Segment Open

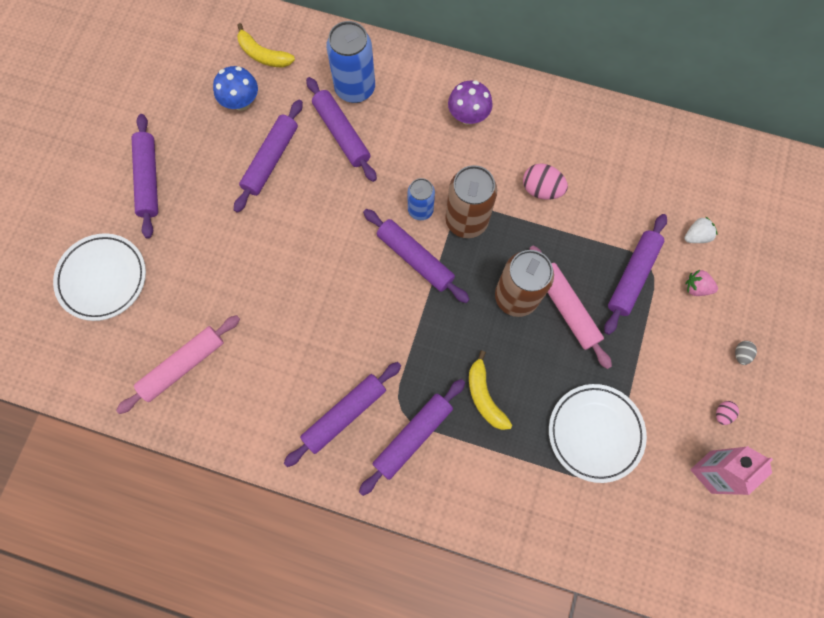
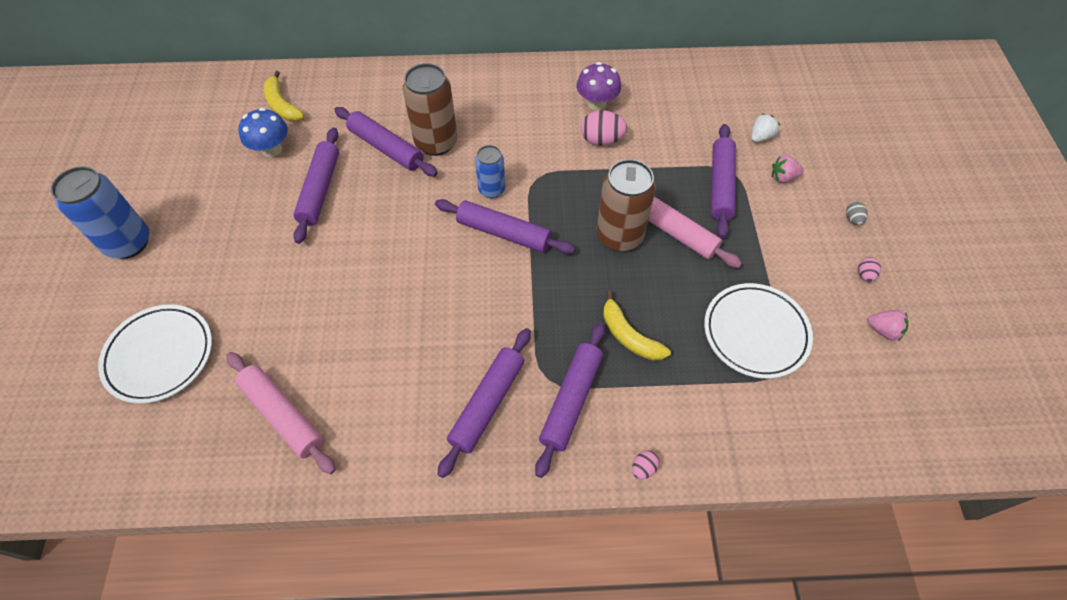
camera: 20 degrees left, 15 degrees down
pink rolling pin [116,315,240,414] -> pink rolling pin turned 75 degrees counterclockwise [226,352,336,474]
purple rolling pin [132,114,158,239] -> none
yellow banana [237,23,295,68] -> yellow banana turned 45 degrees clockwise [264,71,304,121]
blue can [326,21,375,103] -> blue can moved to [51,166,149,259]
brown can [445,165,497,238] -> brown can moved to [403,63,457,156]
purple mushroom [448,81,493,125] -> purple mushroom moved to [577,62,621,111]
pink carton [690,446,773,495] -> pink strawberry [868,310,908,341]
none -> pink egg [632,450,660,479]

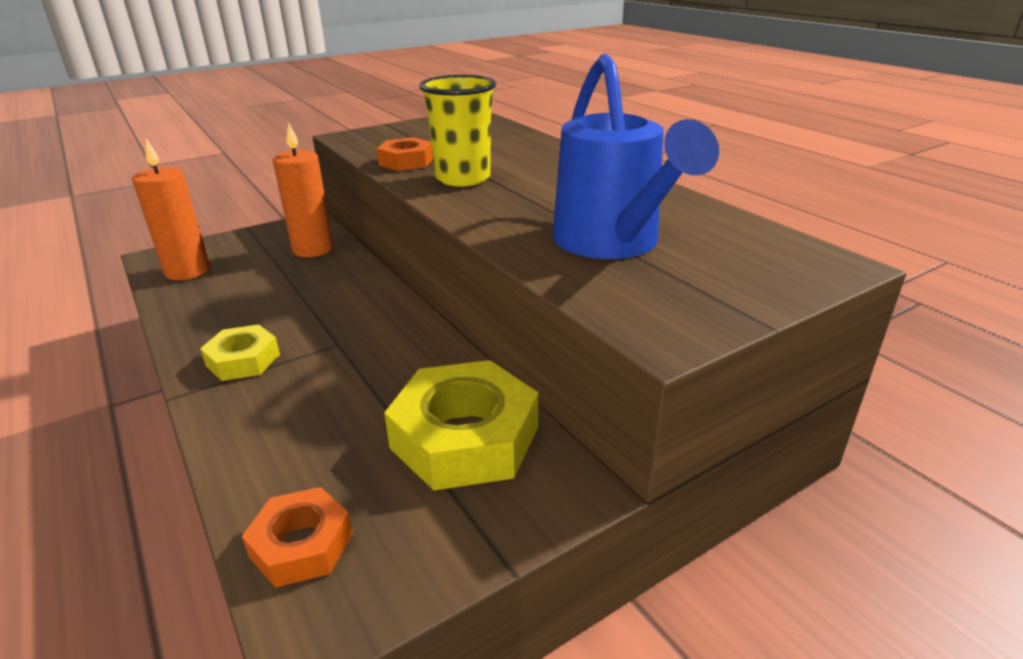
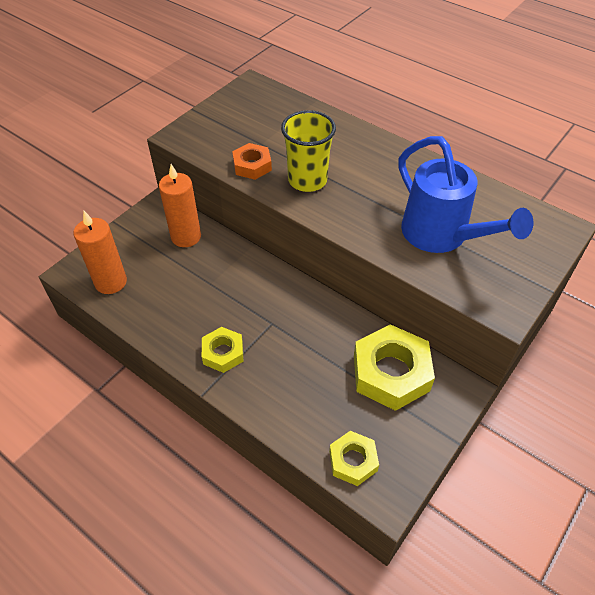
camera: 20 degrees left, 20 degrees up
orange nut [242,487,353,588] -> yellow nut [329,431,379,486]

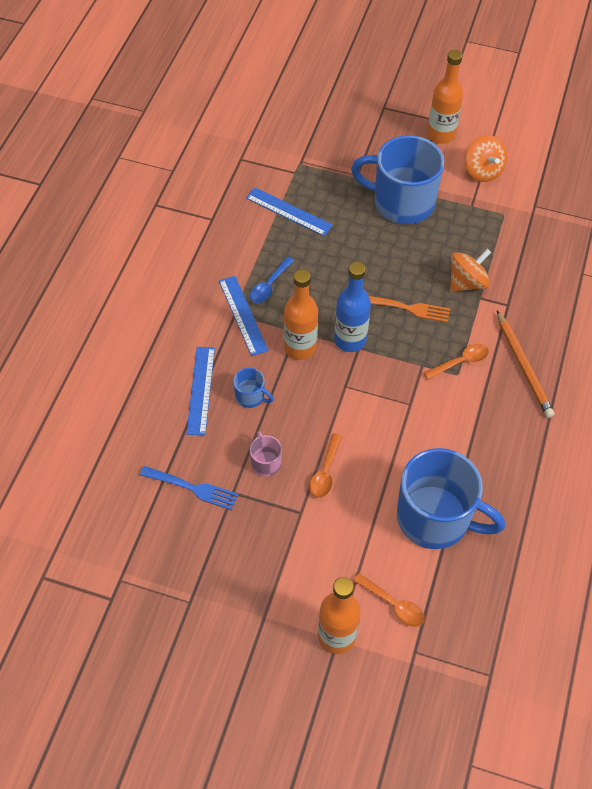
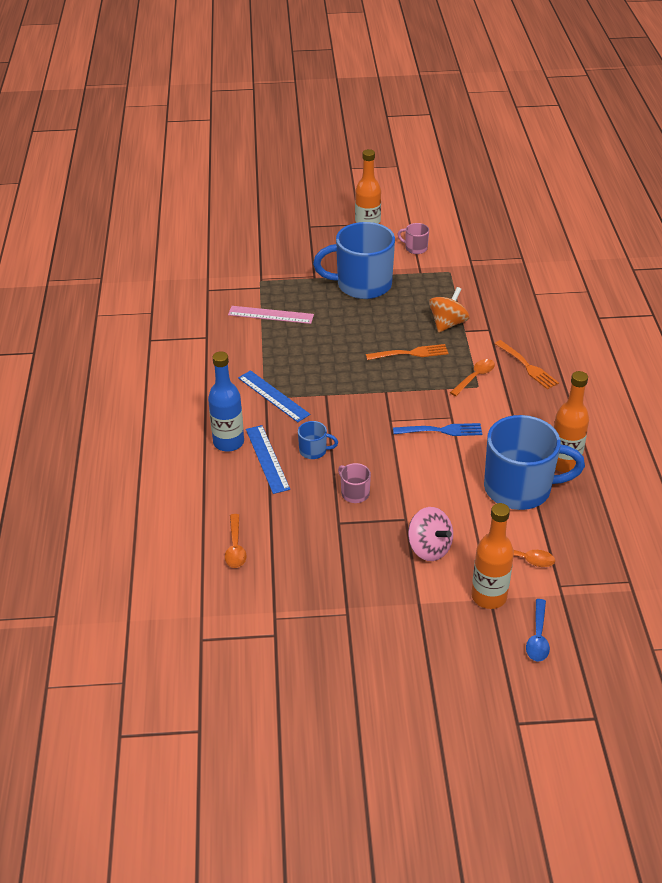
camera: 20 degrees left, 15 degrees down
blue fork [140,466,239,510] -> blue fork moved to [393,423,482,436]
blue ruler [246,187,333,236] -> pink ruler [228,306,314,324]
blue spoon [250,257,294,303] -> blue spoon moved to [526,599,550,661]
orange bottle [284,269,318,360] -> orange bottle moved to [553,371,589,472]
orange spoon [309,433,342,498] -> orange spoon moved to [225,514,247,568]
blue bottle [334,262,371,352] -> blue bottle moved to [208,351,244,452]
orange spinning top [465,135,507,182] -> pink mug [397,223,429,254]
orange pencil [497,311,554,418] -> orange fork [495,340,559,389]
none -> pink spinning top [408,507,453,561]

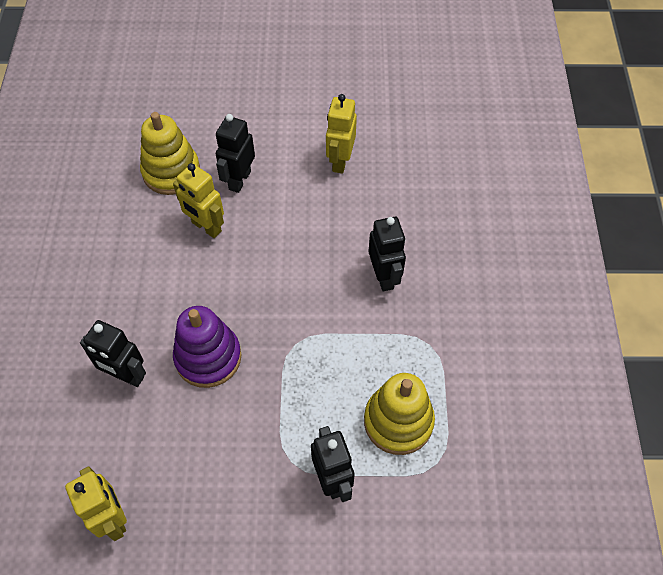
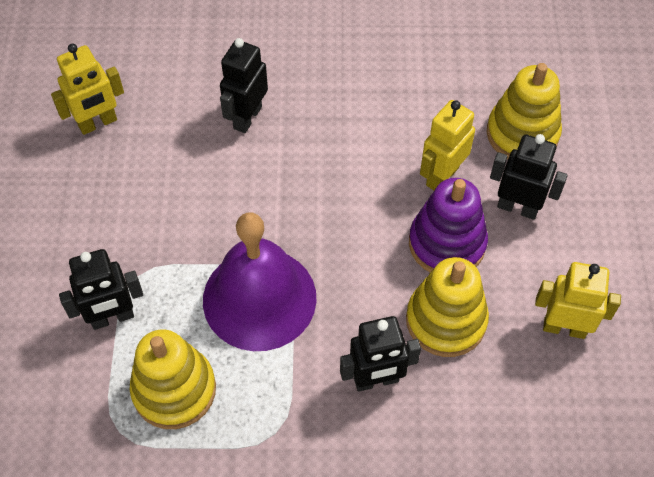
camera: 90 degrees right, 0 degrees up
purple stacking toy [173,306,242,388] -> purple stacking toy moved to [409,178,488,272]
none -> purple bell [203,212,316,351]
none -> yellow stacking toy [406,257,489,357]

Segment Closed

**What this task involves:** A word-for-word copy of the lines from the one containing "purple mushroom [448,81,493,125]" through the last line of the records is what is wanted, without pictures and without any other line.

**Response to the exercise:**
purple mushroom [448,81,493,125] -> purple mushroom moved to [577,62,621,111]
pink carton [690,446,773,495] -> pink strawberry [868,310,908,341]
none -> pink egg [632,450,660,479]

camera: 20 degrees left, 20 degrees up
orange nut [242,487,353,588] -> yellow nut [329,431,379,486]

camera: 20 degrees left, 15 degrees down
blue fork [140,466,239,510] -> blue fork moved to [393,423,482,436]
blue ruler [246,187,333,236] -> pink ruler [228,306,314,324]
blue spoon [250,257,294,303] -> blue spoon moved to [526,599,550,661]
orange bottle [284,269,318,360] -> orange bottle moved to [553,371,589,472]
orange spoon [309,433,342,498] -> orange spoon moved to [225,514,247,568]
blue bottle [334,262,371,352] -> blue bottle moved to [208,351,244,452]
orange spinning top [465,135,507,182] -> pink mug [397,223,429,254]
orange pencil [497,311,554,418] -> orange fork [495,340,559,389]
none -> pink spinning top [408,507,453,561]

camera: 90 degrees right, 0 degrees up
purple stacking toy [173,306,242,388] -> purple stacking toy moved to [409,178,488,272]
none -> purple bell [203,212,316,351]
none -> yellow stacking toy [406,257,489,357]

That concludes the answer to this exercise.